REQUIRED WORK
Within this listing, how many lines include the word "none"? Only the number should be given.

THE RECORDS
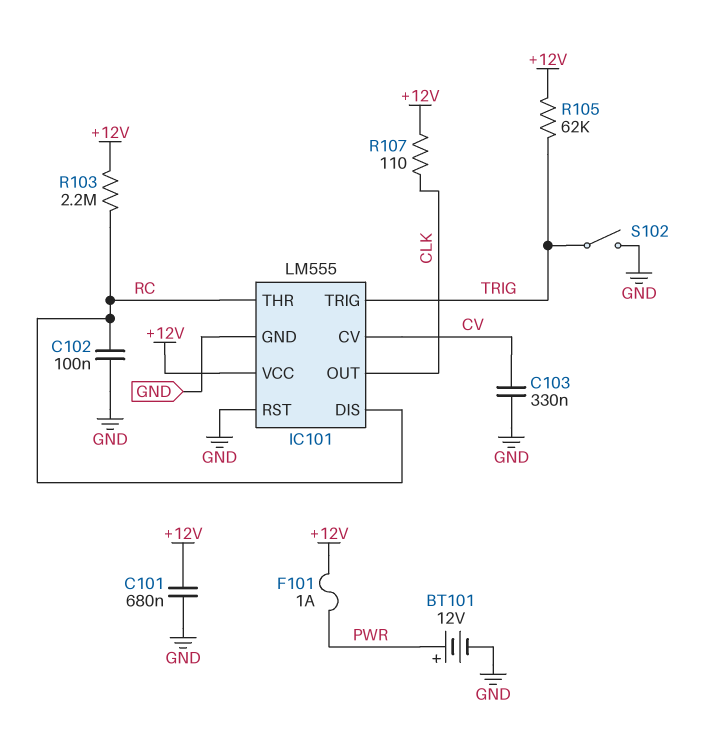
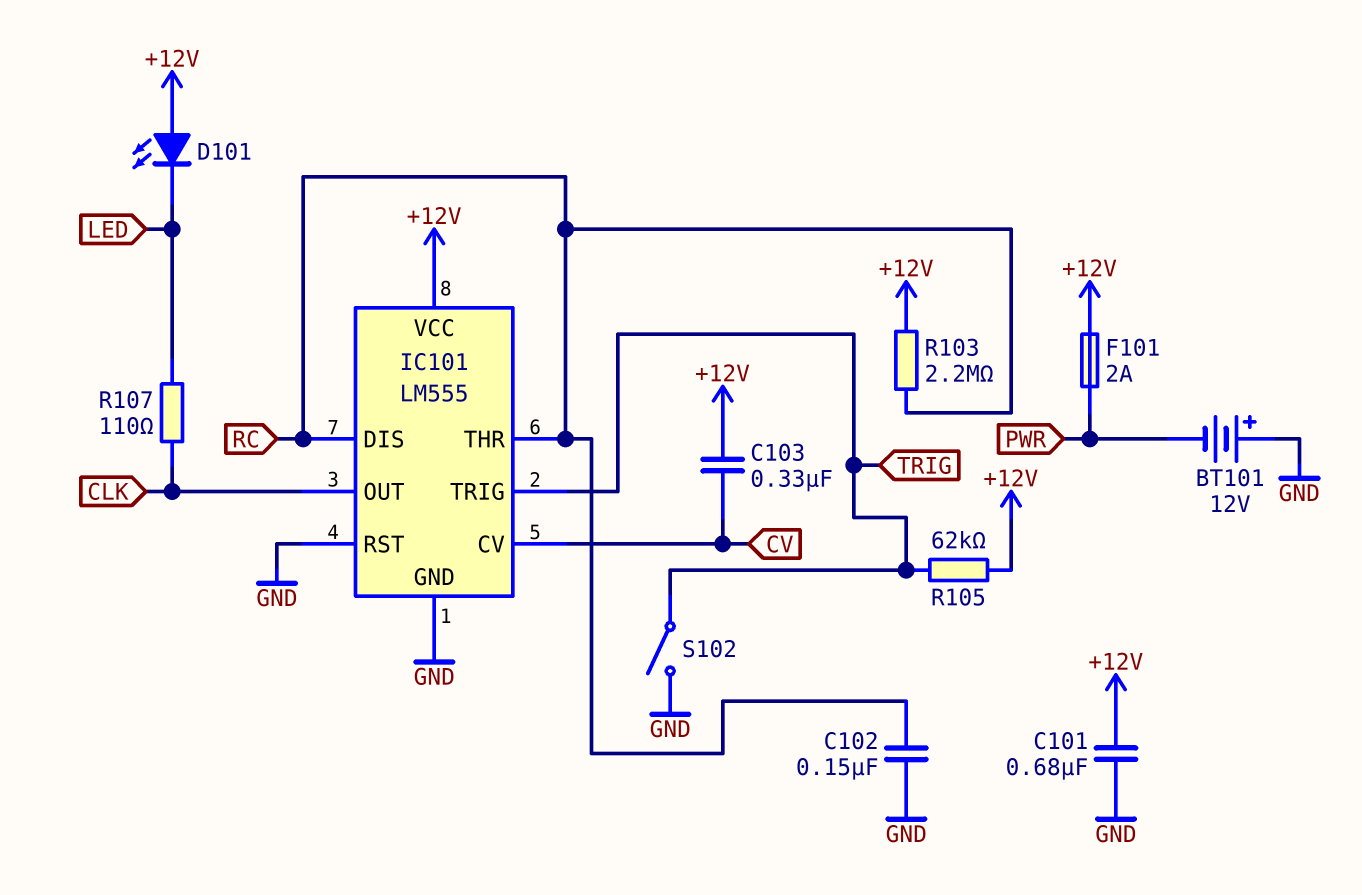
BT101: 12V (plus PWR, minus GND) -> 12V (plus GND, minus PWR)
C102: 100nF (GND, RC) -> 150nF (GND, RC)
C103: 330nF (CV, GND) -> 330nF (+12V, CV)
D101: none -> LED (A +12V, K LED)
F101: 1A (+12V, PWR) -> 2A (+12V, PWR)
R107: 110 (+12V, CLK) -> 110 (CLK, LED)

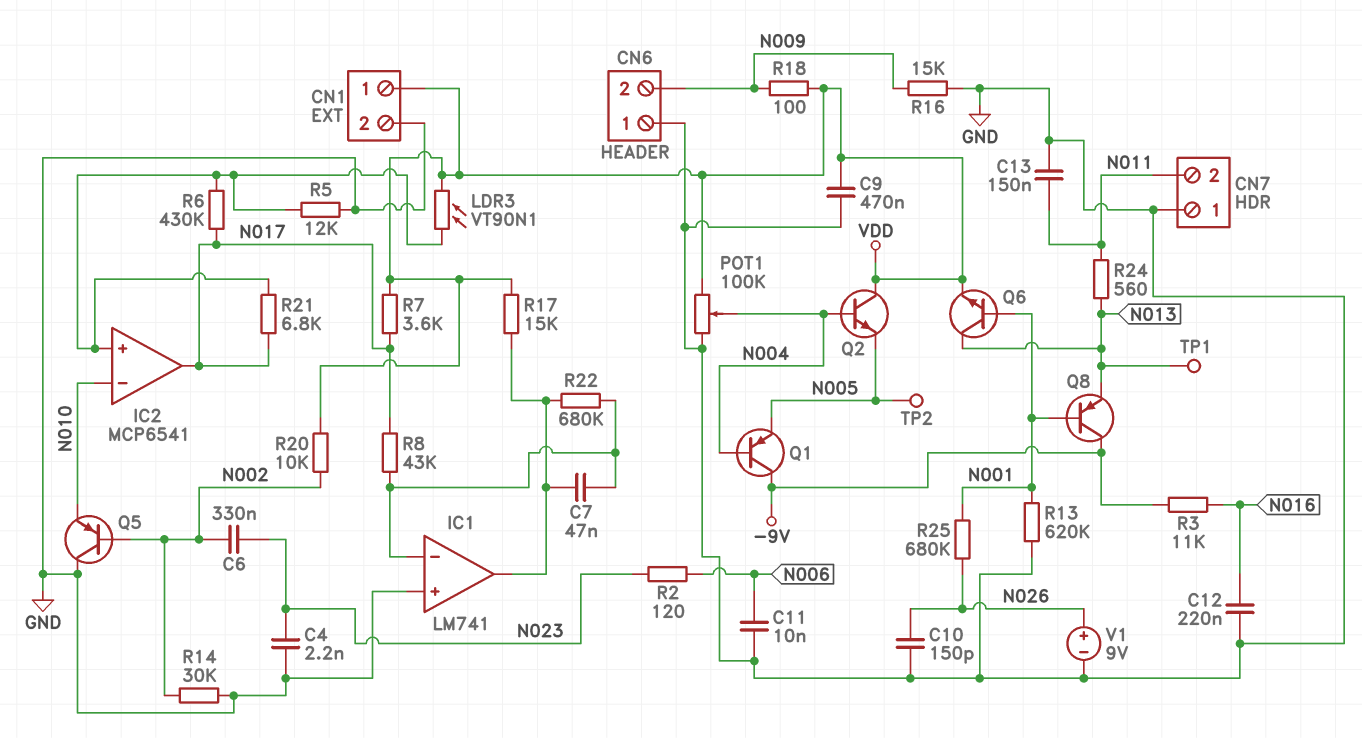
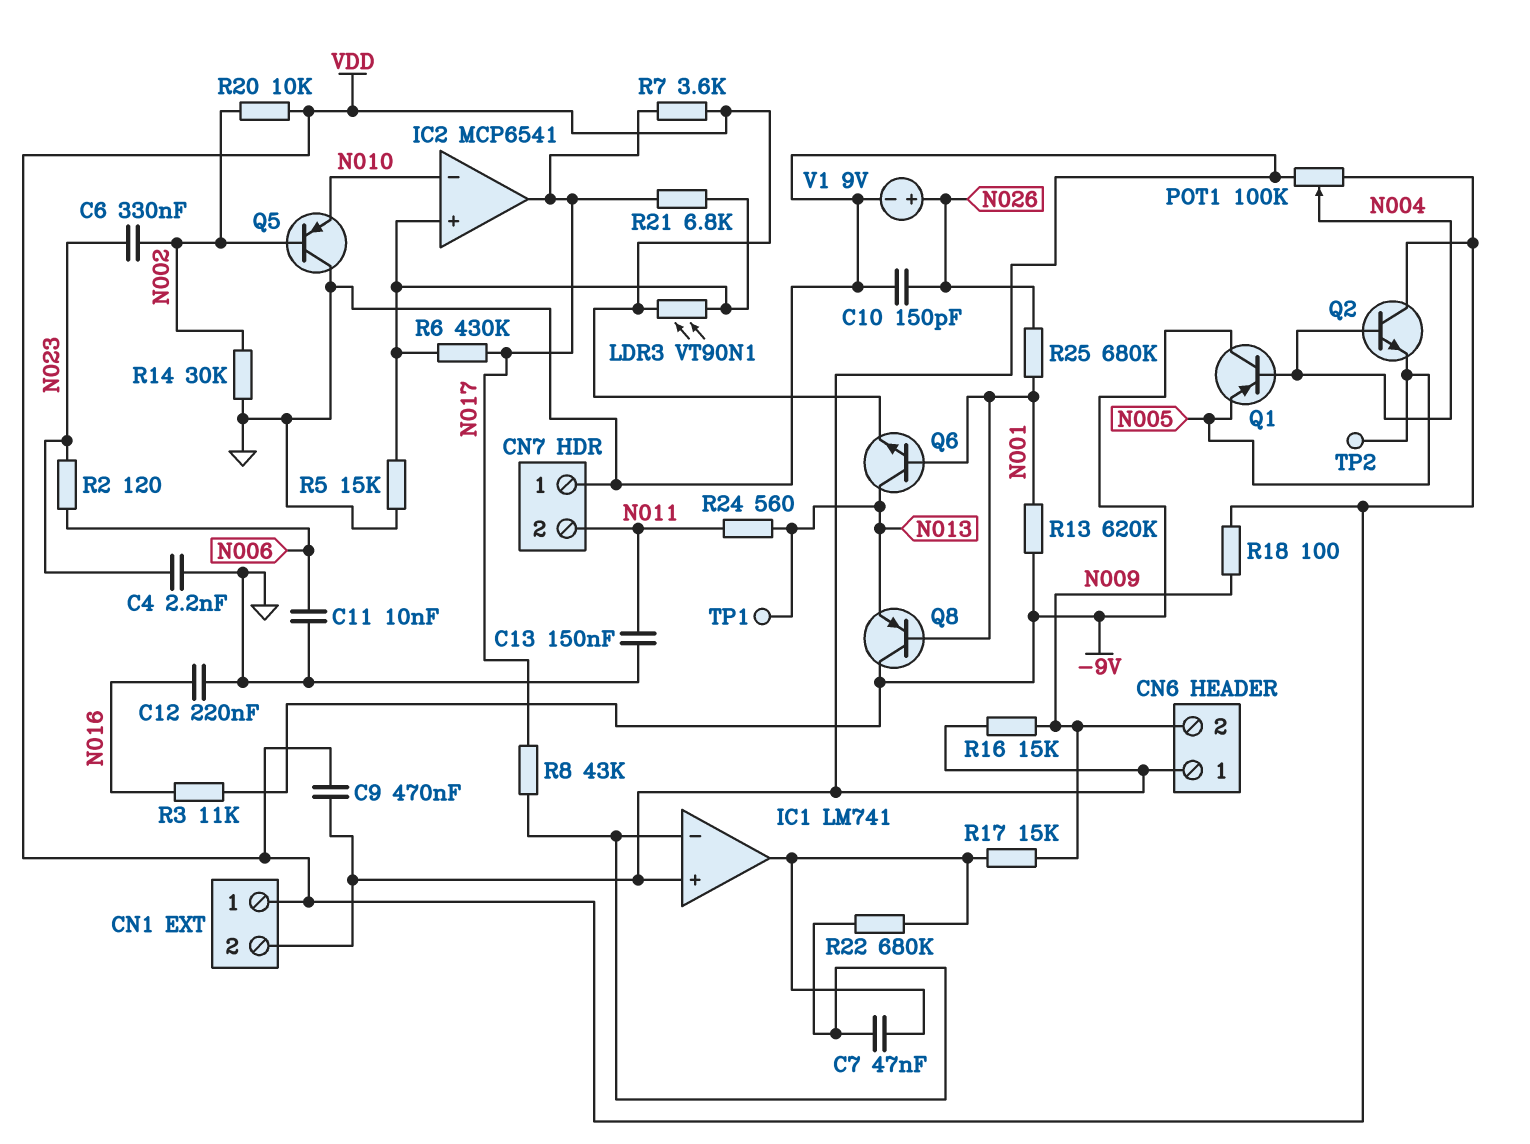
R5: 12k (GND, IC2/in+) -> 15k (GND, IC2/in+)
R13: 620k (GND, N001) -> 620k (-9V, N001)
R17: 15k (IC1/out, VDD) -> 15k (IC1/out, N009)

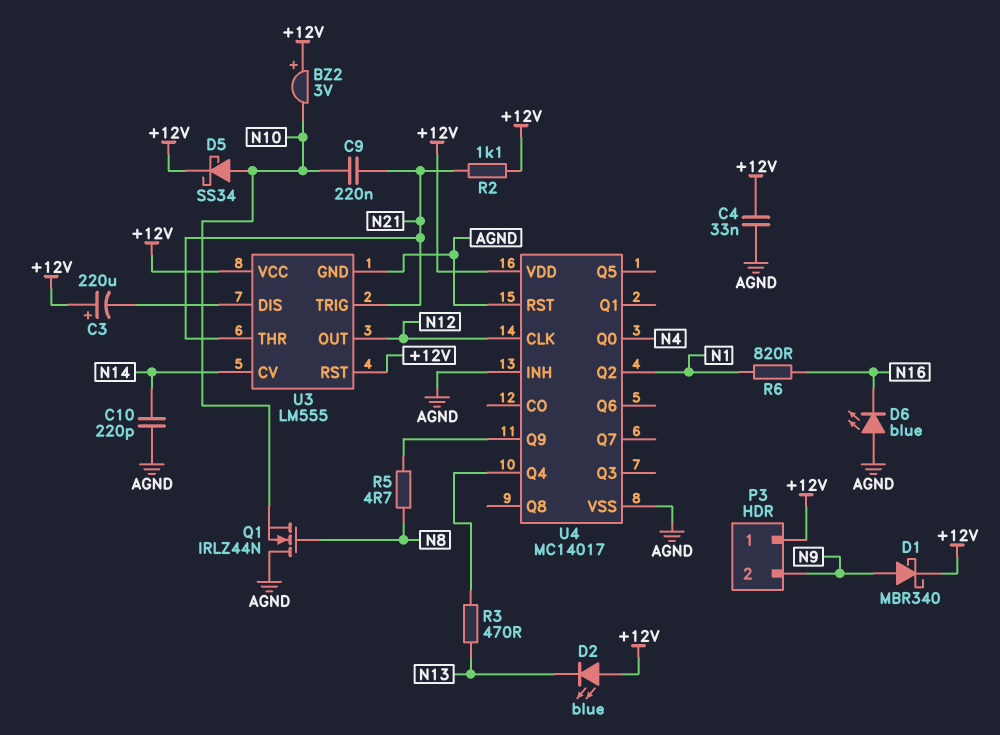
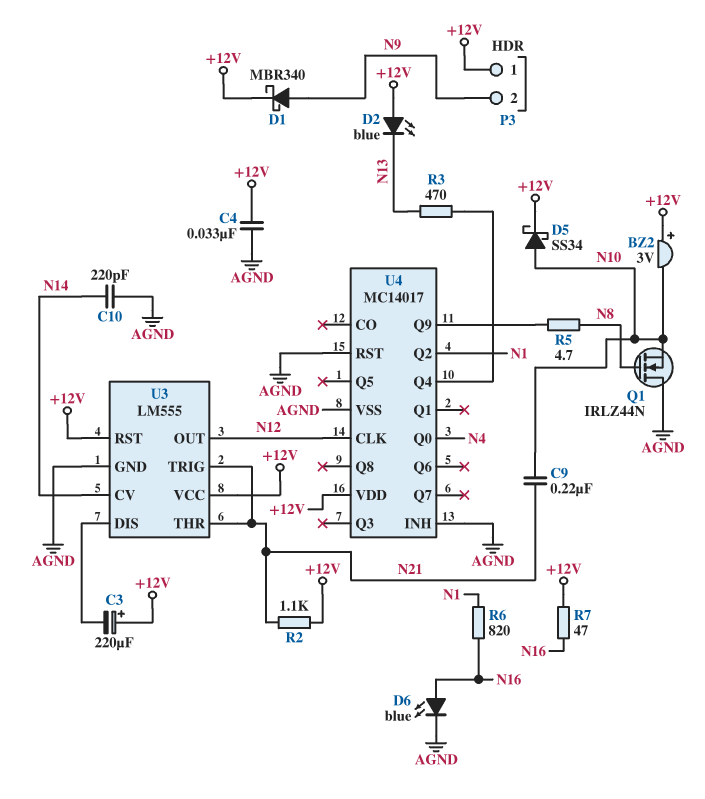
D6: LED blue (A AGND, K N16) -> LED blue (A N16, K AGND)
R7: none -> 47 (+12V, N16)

OUTPUT FOR THIS TASK
2